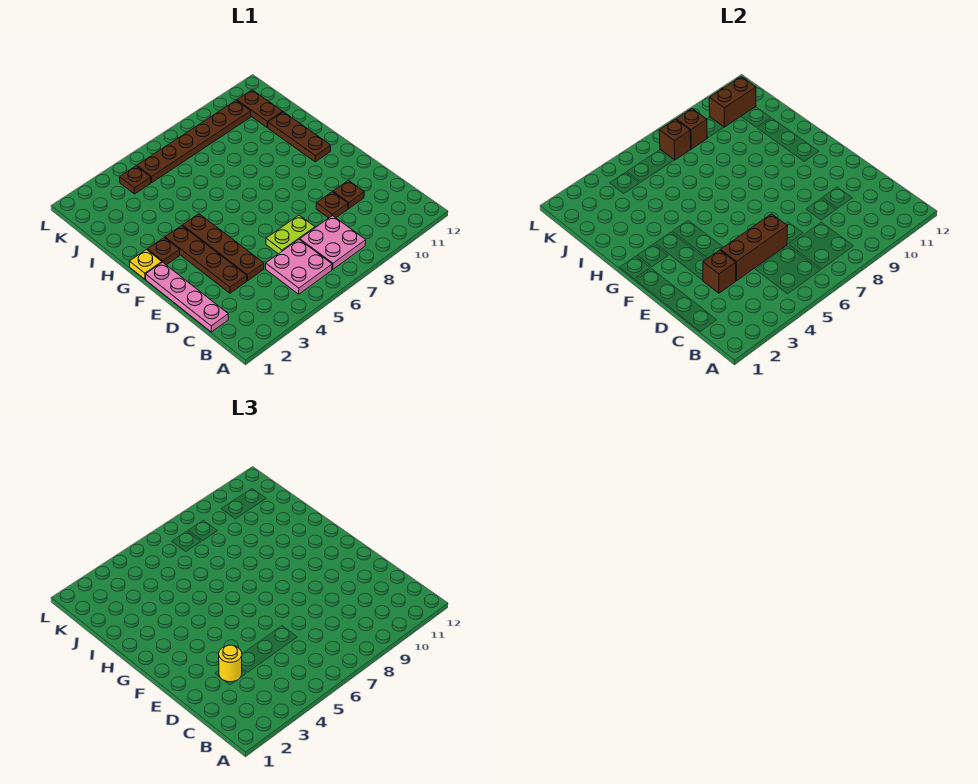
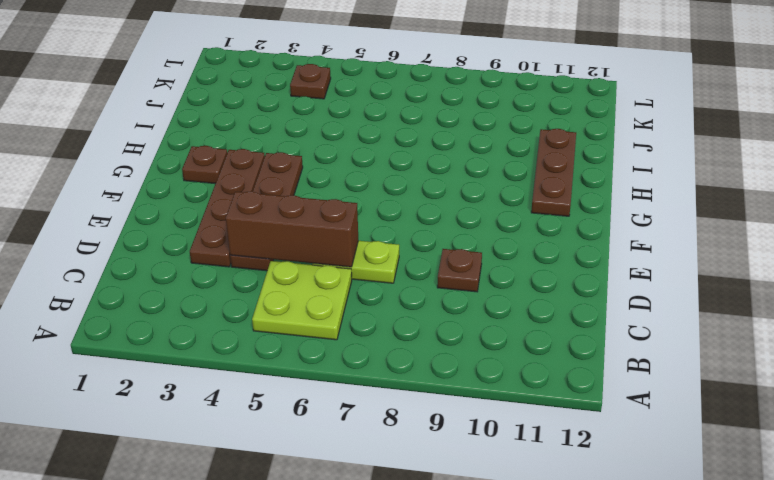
lime 2x2 plate [252,261,352,340] -> pink 2x2 plate [266,240,332,294]
none -> pink 2x2 plate [300,216,366,269]
none -> pink 1x4 plate [146,262,228,332]
none -> brown 1x1 plate [333,180,364,209]

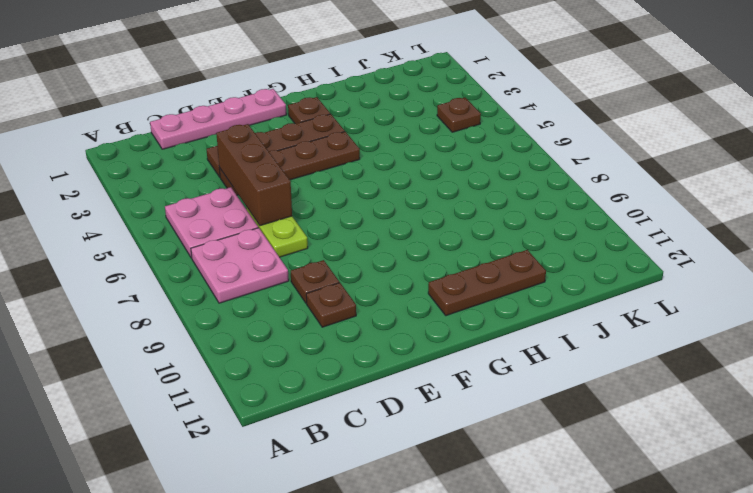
none -> yellow 1x1 plate [129,250,162,279]
none -> brown 1x2 plate [237,90,283,127]
none -> brown 1x6 plate [137,101,251,182]

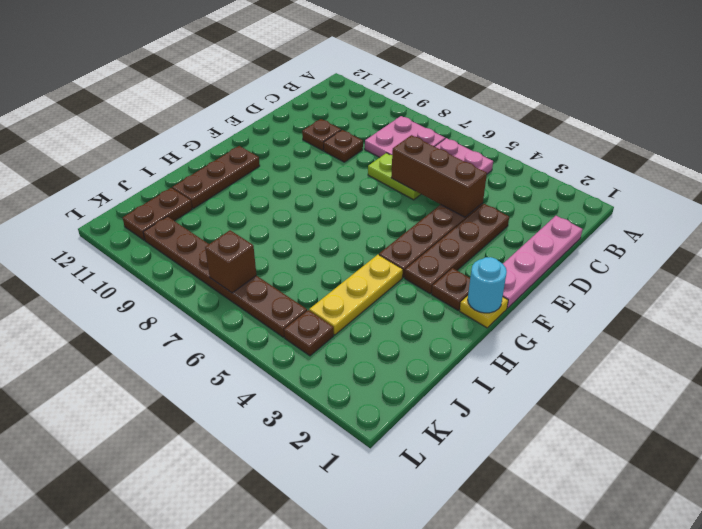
cyan 1x1 round brick [468,257,507,313] -> none
yellow 1x3 plate [309,255,403,335] -> none
none -> brown 1x1 brick [703,250,736,293]
none -> brown 1x1 brick [676,109,707,149]
none -> brown 1x2 brick [709,77,756,127]

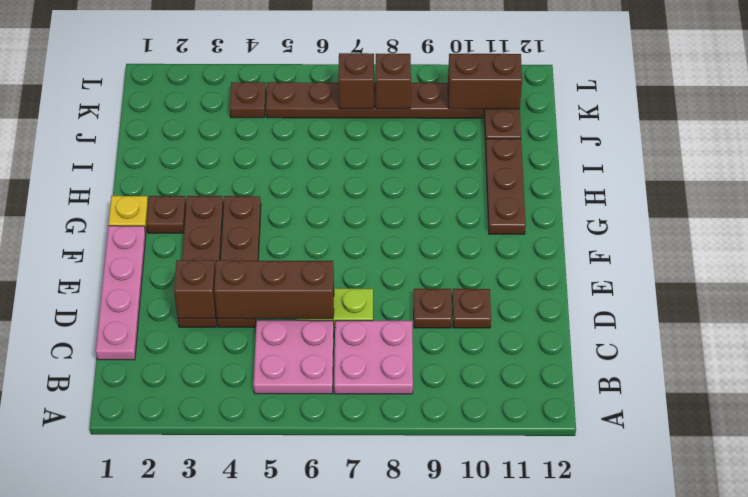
none -> yellow 1x1 round brick [219,645,242,682]

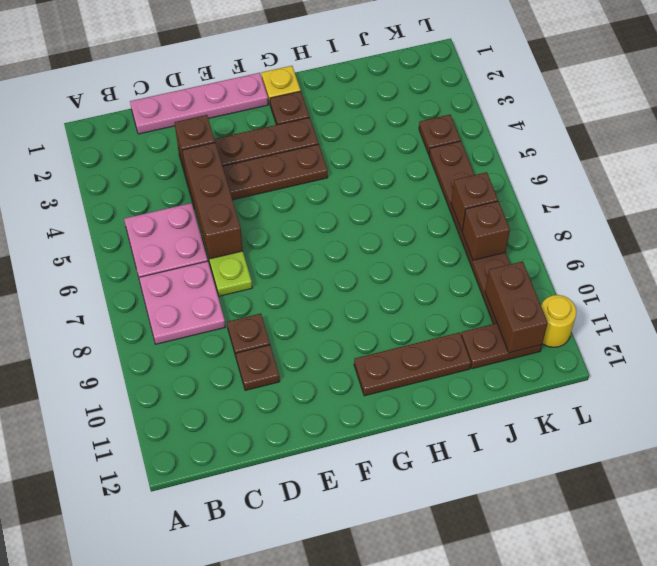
yellow 1x1 round brick [541,295,576,347] -> yellow 1x1 round brick moved to [219,645,242,682]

The task » Starting with the line that contains "none -> brown 1x1 brick [676,109,707,149]", repeat each line exactly until the listing ends, including the last one. Leave pictures out.

Result of the exercise »
none -> brown 1x1 brick [676,109,707,149]
none -> brown 1x2 brick [709,77,756,127]

none -> yellow 1x1 round brick [219,645,242,682]

yellow 1x1 round brick [541,295,576,347] -> yellow 1x1 round brick moved to [219,645,242,682]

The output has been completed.